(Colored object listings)
_ _ _

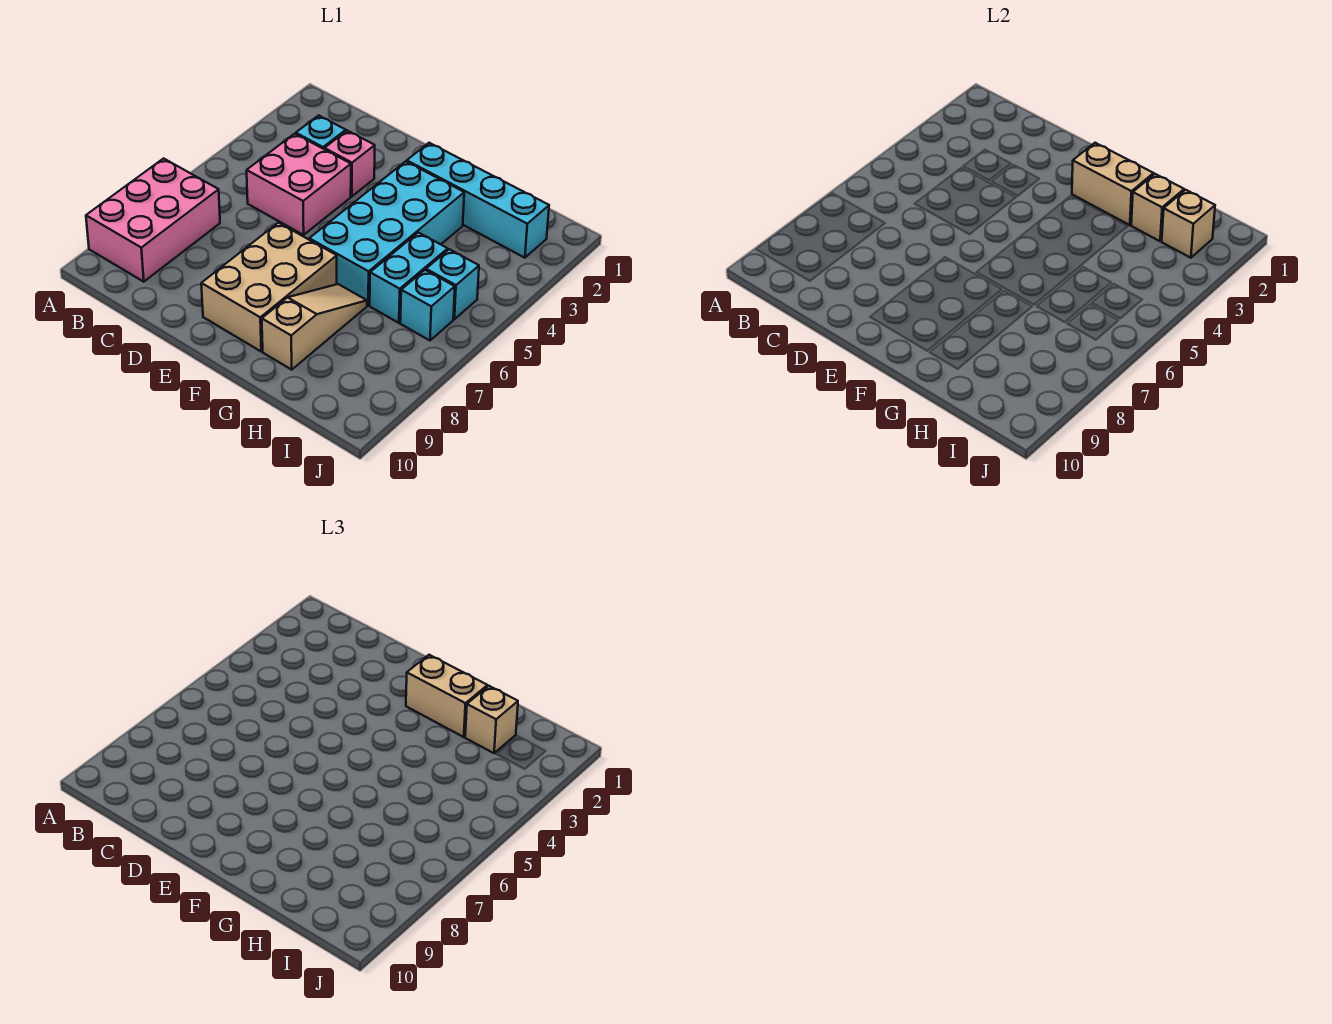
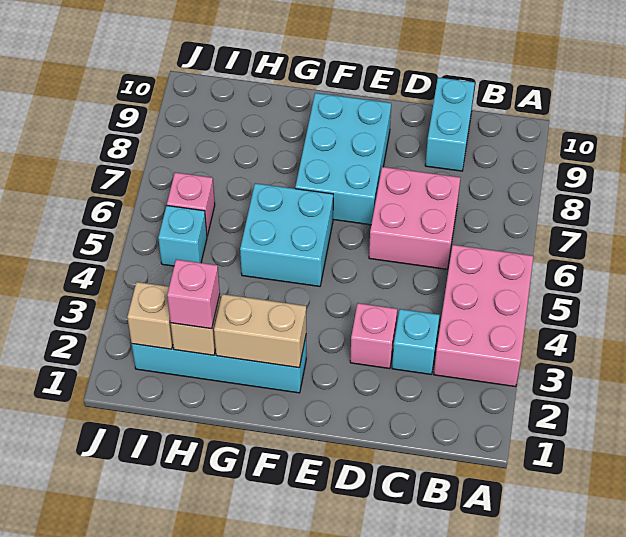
pink brick A7:B9 level 1 -> pink brick A3:B5 level 1
pink brick C4:D5 level 1 -> pink brick C6:D7 level 1
tan brick E7:F9 level 1 -> cyan brick E7:F9 level 1
tan brick F2:G2 level 3 -> none
cyan brick F3:G6 level 1 -> cyan brick F5:G6 level 1
tan slope G7:G9 level 1 top 9 -> none
tan brick H2 level 3 -> pink brick H2 level 3
cyan brick H5:H6 level 1 -> cyan brick C9:C10 level 1
cyan brick I6 level 1 -> pink brick I6 level 1

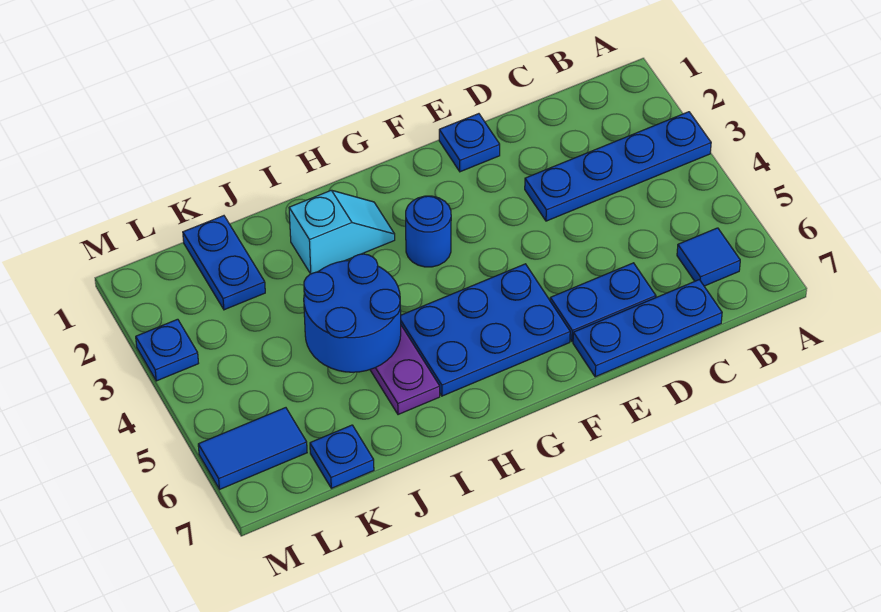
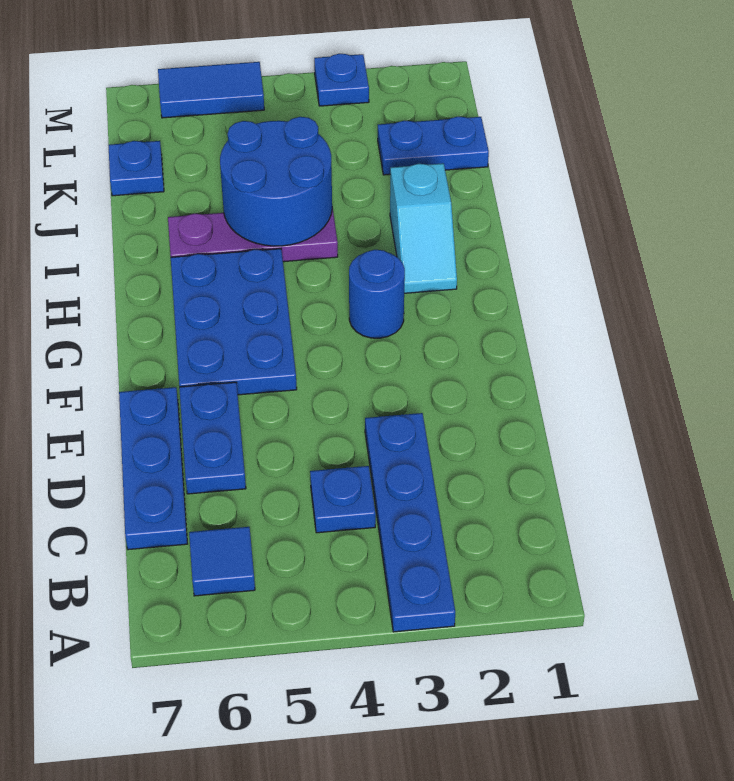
blue plate E1 level 1 -> blue plate C4 level 1
blue tile L6:M6 level 1 -> blue tile M5:M6 level 1

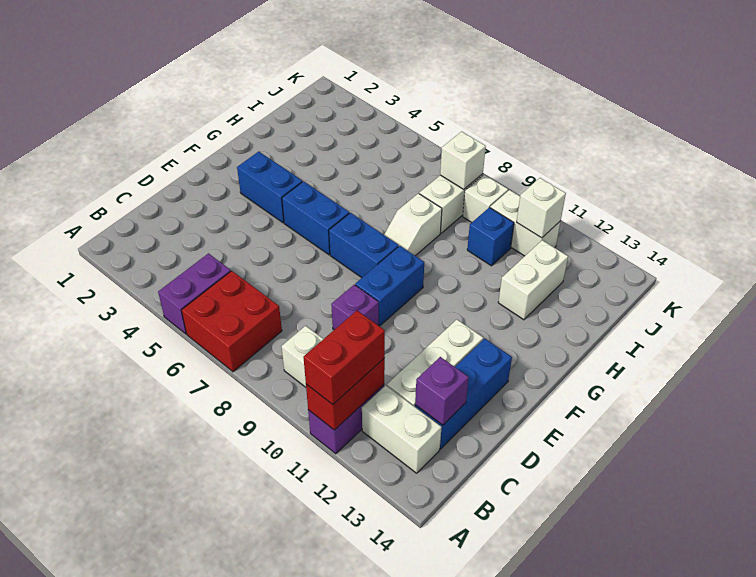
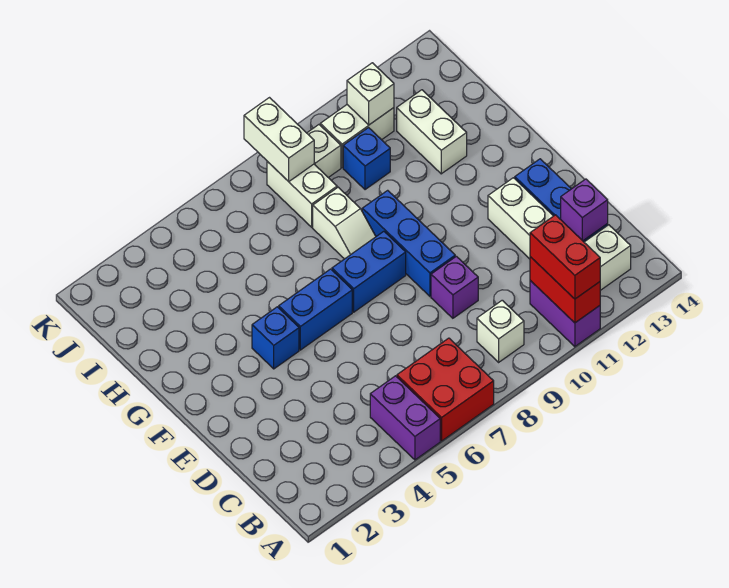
blue brick E9:F9 level 1 -> blue brick E9:G9 level 1
blue brick F3:F4 level 1 -> blue brick F4 level 1
white brick J8 level 2 -> white brick J8:K8 level 2

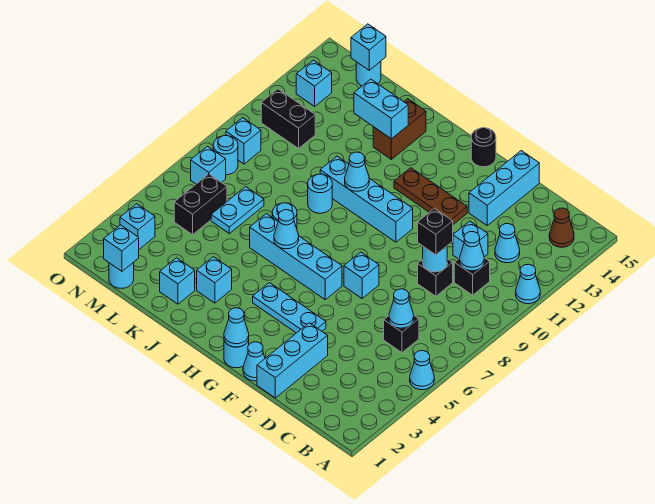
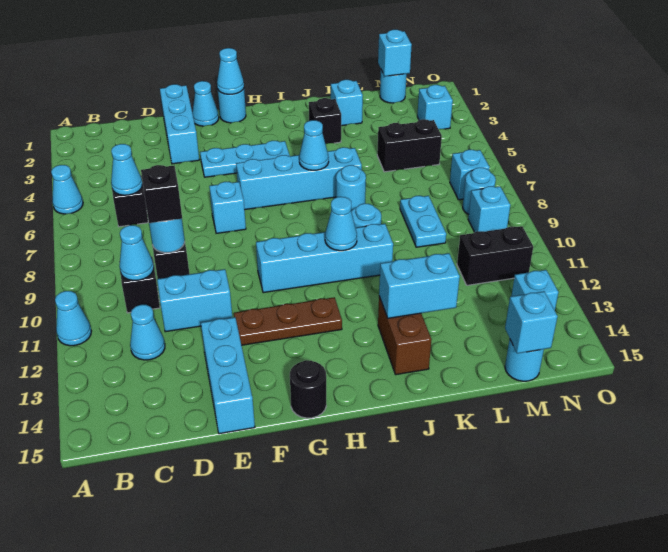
brown cone B14 level 1 -> none
cyan brick D11 level 1 -> cyan brick D11:E11 level 1
cyan brick J3 level 1 -> black brick J3 level 1
cyan plate L6:L7 level 1 -> cyan plate L8:L9 level 1
black brick M5:M6 level 1 -> black brick L5:M5 level 1

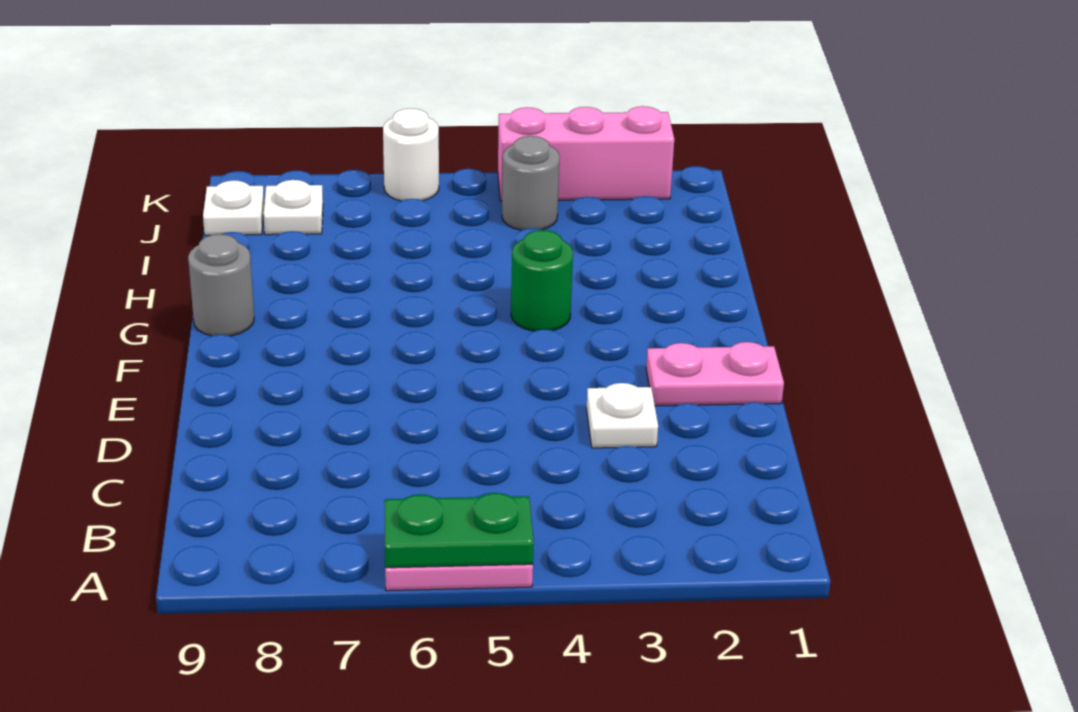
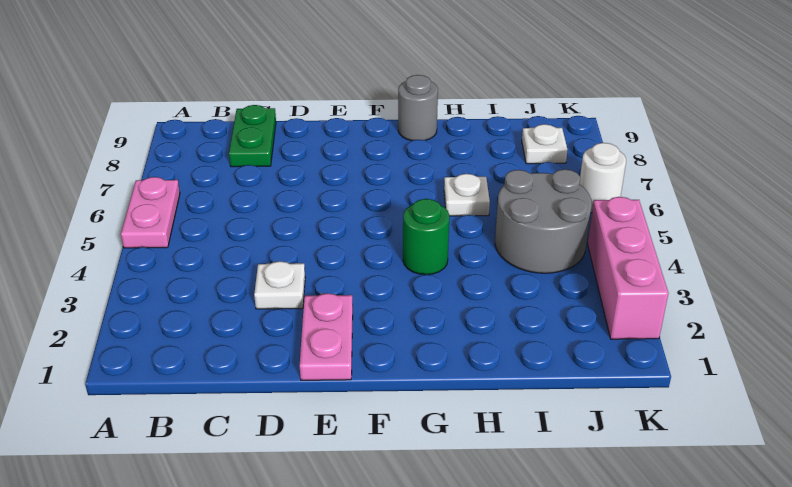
green plate A5:A6 level 2 -> green plate C8:C9 level 1
grey round brick J4 level 1 -> grey round brick I4:J5 level 1
white plate J9 level 1 -> white plate H6 level 1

_ _ _

ASSIGNMENT ::
Give back the data verbatim. The pictures are not part of the copy.

EXERCISE OUTPUT ::
pink brick A7:B9 level 1 -> pink brick A3:B5 level 1
pink brick C4:D5 level 1 -> pink brick C6:D7 level 1
tan brick E7:F9 level 1 -> cyan brick E7:F9 level 1
tan brick F2:G2 level 3 -> none
cyan brick F3:G6 level 1 -> cyan brick F5:G6 level 1
tan slope G7:G9 level 1 top 9 -> none
tan brick H2 level 3 -> pink brick H2 level 3
cyan brick H5:H6 level 1 -> cyan brick C9:C10 level 1
cyan brick I6 level 1 -> pink brick I6 level 1

blue plate E1 level 1 -> blue plate C4 level 1
blue tile L6:M6 level 1 -> blue tile M5:M6 level 1

blue brick E9:F9 level 1 -> blue brick E9:G9 level 1
blue brick F3:F4 level 1 -> blue brick F4 level 1
white brick J8 level 2 -> white brick J8:K8 level 2

brown cone B14 level 1 -> none
cyan brick D11 level 1 -> cyan brick D11:E11 level 1
cyan brick J3 level 1 -> black brick J3 level 1
cyan plate L6:L7 level 1 -> cyan plate L8:L9 level 1
black brick M5:M6 level 1 -> black brick L5:M5 level 1

green plate A5:A6 level 2 -> green plate C8:C9 level 1
grey round brick J4 level 1 -> grey round brick I4:J5 level 1
white plate J9 level 1 -> white plate H6 level 1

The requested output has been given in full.